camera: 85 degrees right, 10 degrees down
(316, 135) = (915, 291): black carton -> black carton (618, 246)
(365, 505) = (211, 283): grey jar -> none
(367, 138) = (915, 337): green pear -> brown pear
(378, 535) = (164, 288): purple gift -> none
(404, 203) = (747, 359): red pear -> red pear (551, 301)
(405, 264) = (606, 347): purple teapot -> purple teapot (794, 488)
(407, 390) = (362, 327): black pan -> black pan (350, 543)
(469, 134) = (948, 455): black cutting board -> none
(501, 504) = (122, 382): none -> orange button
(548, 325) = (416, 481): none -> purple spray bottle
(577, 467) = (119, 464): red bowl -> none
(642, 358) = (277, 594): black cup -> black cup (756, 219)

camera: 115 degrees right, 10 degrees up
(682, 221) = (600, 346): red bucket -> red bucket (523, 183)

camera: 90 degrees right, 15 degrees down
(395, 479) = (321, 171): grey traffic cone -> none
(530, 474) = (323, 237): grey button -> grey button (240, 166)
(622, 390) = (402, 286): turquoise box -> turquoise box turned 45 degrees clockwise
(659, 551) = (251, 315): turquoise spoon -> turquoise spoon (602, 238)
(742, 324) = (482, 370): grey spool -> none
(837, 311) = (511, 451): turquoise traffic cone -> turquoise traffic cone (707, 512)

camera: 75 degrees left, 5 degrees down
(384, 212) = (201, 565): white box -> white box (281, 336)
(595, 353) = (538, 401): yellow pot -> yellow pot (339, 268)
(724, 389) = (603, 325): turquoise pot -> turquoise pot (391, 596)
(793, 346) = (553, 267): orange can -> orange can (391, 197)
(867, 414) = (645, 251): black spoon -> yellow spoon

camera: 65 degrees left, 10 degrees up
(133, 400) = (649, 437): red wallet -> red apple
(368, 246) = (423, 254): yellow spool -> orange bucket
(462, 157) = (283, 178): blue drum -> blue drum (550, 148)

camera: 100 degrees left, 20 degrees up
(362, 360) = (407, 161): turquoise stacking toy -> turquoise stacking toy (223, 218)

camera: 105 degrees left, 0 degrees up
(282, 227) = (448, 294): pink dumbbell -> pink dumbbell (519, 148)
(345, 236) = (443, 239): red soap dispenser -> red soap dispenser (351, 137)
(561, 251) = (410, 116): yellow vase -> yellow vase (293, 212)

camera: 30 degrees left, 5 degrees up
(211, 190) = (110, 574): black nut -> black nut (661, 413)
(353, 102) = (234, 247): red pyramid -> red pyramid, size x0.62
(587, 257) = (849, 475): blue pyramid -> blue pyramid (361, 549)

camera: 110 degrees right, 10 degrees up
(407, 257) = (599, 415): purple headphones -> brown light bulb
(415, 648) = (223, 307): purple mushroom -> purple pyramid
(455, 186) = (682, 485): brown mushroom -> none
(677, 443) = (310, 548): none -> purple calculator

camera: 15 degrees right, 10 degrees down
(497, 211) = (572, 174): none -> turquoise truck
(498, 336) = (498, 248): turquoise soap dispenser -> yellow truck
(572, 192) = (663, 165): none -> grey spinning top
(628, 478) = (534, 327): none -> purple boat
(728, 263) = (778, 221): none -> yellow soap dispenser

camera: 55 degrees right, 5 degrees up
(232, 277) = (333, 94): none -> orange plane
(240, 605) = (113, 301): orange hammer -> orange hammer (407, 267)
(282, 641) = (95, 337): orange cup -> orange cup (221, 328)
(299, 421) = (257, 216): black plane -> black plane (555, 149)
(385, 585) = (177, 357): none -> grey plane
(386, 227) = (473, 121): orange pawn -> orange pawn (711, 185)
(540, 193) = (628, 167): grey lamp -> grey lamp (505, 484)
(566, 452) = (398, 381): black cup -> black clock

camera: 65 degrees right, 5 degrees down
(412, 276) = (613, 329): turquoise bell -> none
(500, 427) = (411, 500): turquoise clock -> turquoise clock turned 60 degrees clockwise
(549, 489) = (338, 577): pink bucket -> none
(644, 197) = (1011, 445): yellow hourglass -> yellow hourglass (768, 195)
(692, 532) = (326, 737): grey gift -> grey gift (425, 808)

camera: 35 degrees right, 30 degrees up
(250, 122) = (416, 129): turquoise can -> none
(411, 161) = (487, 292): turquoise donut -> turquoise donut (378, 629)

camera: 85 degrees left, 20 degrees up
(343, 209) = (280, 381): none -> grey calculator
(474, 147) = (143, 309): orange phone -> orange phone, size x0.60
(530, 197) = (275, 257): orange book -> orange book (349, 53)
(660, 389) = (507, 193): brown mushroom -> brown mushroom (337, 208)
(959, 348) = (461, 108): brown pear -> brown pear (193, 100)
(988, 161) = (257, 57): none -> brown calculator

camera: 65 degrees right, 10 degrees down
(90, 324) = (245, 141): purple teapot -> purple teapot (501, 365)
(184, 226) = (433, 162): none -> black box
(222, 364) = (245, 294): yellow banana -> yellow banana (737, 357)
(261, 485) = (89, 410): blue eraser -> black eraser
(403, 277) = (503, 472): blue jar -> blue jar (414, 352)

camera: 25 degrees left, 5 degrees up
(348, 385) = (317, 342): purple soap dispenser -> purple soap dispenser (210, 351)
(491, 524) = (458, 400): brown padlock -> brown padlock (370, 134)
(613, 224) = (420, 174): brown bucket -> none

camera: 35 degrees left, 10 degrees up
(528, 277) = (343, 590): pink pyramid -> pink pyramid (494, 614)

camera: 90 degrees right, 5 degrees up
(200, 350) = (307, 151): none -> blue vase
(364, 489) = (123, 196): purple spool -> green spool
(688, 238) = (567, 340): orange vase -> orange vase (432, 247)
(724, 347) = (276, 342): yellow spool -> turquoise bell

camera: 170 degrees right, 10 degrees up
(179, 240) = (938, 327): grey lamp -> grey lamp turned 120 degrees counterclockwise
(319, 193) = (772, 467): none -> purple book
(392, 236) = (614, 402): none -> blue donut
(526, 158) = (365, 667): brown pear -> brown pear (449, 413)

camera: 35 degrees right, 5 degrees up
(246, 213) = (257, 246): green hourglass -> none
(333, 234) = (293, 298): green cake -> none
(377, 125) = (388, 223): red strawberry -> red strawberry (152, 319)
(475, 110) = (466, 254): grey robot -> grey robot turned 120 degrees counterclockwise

=== Exercise description ===
Please give all the entries above again, exactly as they stand.

=== Response to the task ===
camera: 85 degrees right, 10 degrees down
(316, 135) = (915, 291): black carton -> black carton (618, 246)
(365, 505) = (211, 283): grey jar -> none
(367, 138) = (915, 337): green pear -> brown pear
(378, 535) = (164, 288): purple gift -> none
(404, 203) = (747, 359): red pear -> red pear (551, 301)
(405, 264) = (606, 347): purple teapot -> purple teapot (794, 488)
(407, 390) = (362, 327): black pan -> black pan (350, 543)
(469, 134) = (948, 455): black cutting board -> none
(501, 504) = (122, 382): none -> orange button
(548, 325) = (416, 481): none -> purple spray bottle
(577, 467) = (119, 464): red bowl -> none
(642, 358) = (277, 594): black cup -> black cup (756, 219)

camera: 115 degrees right, 10 degrees up
(682, 221) = (600, 346): red bucket -> red bucket (523, 183)

camera: 90 degrees right, 15 degrees down
(395, 479) = (321, 171): grey traffic cone -> none
(530, 474) = (323, 237): grey button -> grey button (240, 166)
(622, 390) = (402, 286): turquoise box -> turquoise box turned 45 degrees clockwise
(659, 551) = (251, 315): turquoise spoon -> turquoise spoon (602, 238)
(742, 324) = (482, 370): grey spool -> none
(837, 311) = (511, 451): turquoise traffic cone -> turquoise traffic cone (707, 512)

camera: 75 degrees left, 5 degrees down
(384, 212) = (201, 565): white box -> white box (281, 336)
(595, 353) = (538, 401): yellow pot -> yellow pot (339, 268)
(724, 389) = (603, 325): turquoise pot -> turquoise pot (391, 596)
(793, 346) = (553, 267): orange can -> orange can (391, 197)
(867, 414) = (645, 251): black spoon -> yellow spoon

camera: 65 degrees left, 10 degrees up
(133, 400) = (649, 437): red wallet -> red apple
(368, 246) = (423, 254): yellow spool -> orange bucket
(462, 157) = (283, 178): blue drum -> blue drum (550, 148)

camera: 100 degrees left, 20 degrees up
(362, 360) = (407, 161): turquoise stacking toy -> turquoise stacking toy (223, 218)

camera: 105 degrees left, 0 degrees up
(282, 227) = (448, 294): pink dumbbell -> pink dumbbell (519, 148)
(345, 236) = (443, 239): red soap dispenser -> red soap dispenser (351, 137)
(561, 251) = (410, 116): yellow vase -> yellow vase (293, 212)

camera: 30 degrees left, 5 degrees up
(211, 190) = (110, 574): black nut -> black nut (661, 413)
(353, 102) = (234, 247): red pyramid -> red pyramid, size x0.62
(587, 257) = (849, 475): blue pyramid -> blue pyramid (361, 549)

camera: 110 degrees right, 10 degrees up
(407, 257) = (599, 415): purple headphones -> brown light bulb
(415, 648) = (223, 307): purple mushroom -> purple pyramid
(455, 186) = (682, 485): brown mushroom -> none
(677, 443) = (310, 548): none -> purple calculator

camera: 15 degrees right, 10 degrees down
(497, 211) = (572, 174): none -> turquoise truck
(498, 336) = (498, 248): turquoise soap dispenser -> yellow truck
(572, 192) = (663, 165): none -> grey spinning top
(628, 478) = (534, 327): none -> purple boat
(728, 263) = (778, 221): none -> yellow soap dispenser

camera: 55 degrees right, 5 degrees up
(232, 277) = (333, 94): none -> orange plane
(240, 605) = (113, 301): orange hammer -> orange hammer (407, 267)
(282, 641) = (95, 337): orange cup -> orange cup (221, 328)
(299, 421) = (257, 216): black plane -> black plane (555, 149)
(385, 585) = (177, 357): none -> grey plane
(386, 227) = (473, 121): orange pawn -> orange pawn (711, 185)
(540, 193) = (628, 167): grey lamp -> grey lamp (505, 484)
(566, 452) = (398, 381): black cup -> black clock

camera: 65 degrees right, 5 degrees down
(412, 276) = (613, 329): turquoise bell -> none
(500, 427) = (411, 500): turquoise clock -> turquoise clock turned 60 degrees clockwise
(549, 489) = (338, 577): pink bucket -> none
(644, 197) = (1011, 445): yellow hourglass -> yellow hourglass (768, 195)
(692, 532) = (326, 737): grey gift -> grey gift (425, 808)

camera: 35 degrees right, 30 degrees up
(250, 122) = (416, 129): turquoise can -> none
(411, 161) = (487, 292): turquoise donut -> turquoise donut (378, 629)

camera: 85 degrees left, 20 degrees up
(343, 209) = (280, 381): none -> grey calculator
(474, 147) = (143, 309): orange phone -> orange phone, size x0.60
(530, 197) = (275, 257): orange book -> orange book (349, 53)
(660, 389) = (507, 193): brown mushroom -> brown mushroom (337, 208)
(959, 348) = (461, 108): brown pear -> brown pear (193, 100)
(988, 161) = (257, 57): none -> brown calculator

camera: 65 degrees right, 10 degrees down
(90, 324) = (245, 141): purple teapot -> purple teapot (501, 365)
(184, 226) = (433, 162): none -> black box
(222, 364) = (245, 294): yellow banana -> yellow banana (737, 357)
(261, 485) = (89, 410): blue eraser -> black eraser
(403, 277) = (503, 472): blue jar -> blue jar (414, 352)

camera: 25 degrees left, 5 degrees up
(348, 385) = (317, 342): purple soap dispenser -> purple soap dispenser (210, 351)
(491, 524) = (458, 400): brown padlock -> brown padlock (370, 134)
(613, 224) = (420, 174): brown bucket -> none

camera: 35 degrees left, 10 degrees up
(528, 277) = (343, 590): pink pyramid -> pink pyramid (494, 614)

camera: 90 degrees right, 5 degrees up
(200, 350) = (307, 151): none -> blue vase
(364, 489) = (123, 196): purple spool -> green spool
(688, 238) = (567, 340): orange vase -> orange vase (432, 247)
(724, 347) = (276, 342): yellow spool -> turquoise bell

camera: 170 degrees right, 10 degrees up
(179, 240) = (938, 327): grey lamp -> grey lamp turned 120 degrees counterclockwise
(319, 193) = (772, 467): none -> purple book
(392, 236) = (614, 402): none -> blue donut
(526, 158) = (365, 667): brown pear -> brown pear (449, 413)

camera: 35 degrees right, 5 degrees up
(246, 213) = (257, 246): green hourglass -> none
(333, 234) = (293, 298): green cake -> none
(377, 125) = (388, 223): red strawberry -> red strawberry (152, 319)
(475, 110) = (466, 254): grey robot -> grey robot turned 120 degrees counterclockwise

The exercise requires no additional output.